*** Source data ***

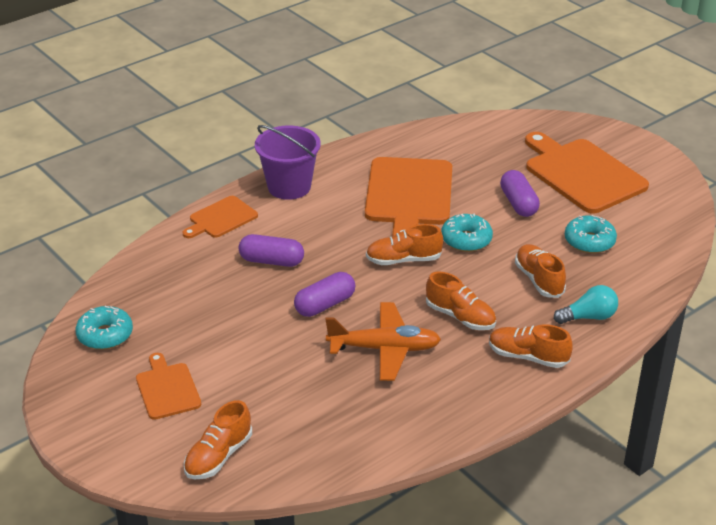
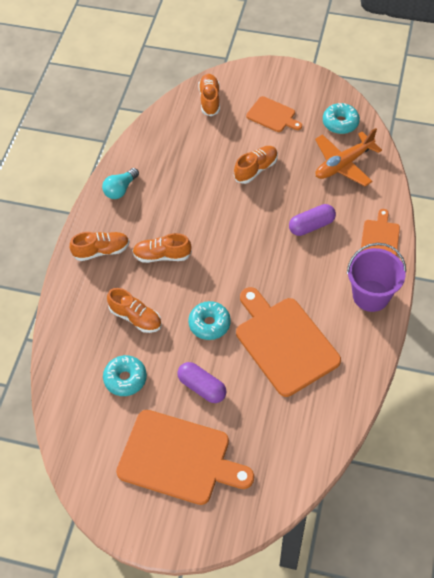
camera: 145 degrees right, 20 degrees up
(325, 305) = (247, 214): purple capsule -> none
(384, 349) = (186, 206): orange plane -> orange plane (343, 164)
(403, 260) = (234, 279): orange shoe -> orange shoe (256, 169)
(588, 317) = (84, 305): turquoise light bulb -> turquoise light bulb (120, 189)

*** End of Source data ***

> _What to do_
Every line from the one containing "(325, 305) = (247, 214): purple" through the end of the entries above must be echoed exactly, with both ends kept.

> _Solution for this task_
(325, 305) = (247, 214): purple capsule -> none
(384, 349) = (186, 206): orange plane -> orange plane (343, 164)
(403, 260) = (234, 279): orange shoe -> orange shoe (256, 169)
(588, 317) = (84, 305): turquoise light bulb -> turquoise light bulb (120, 189)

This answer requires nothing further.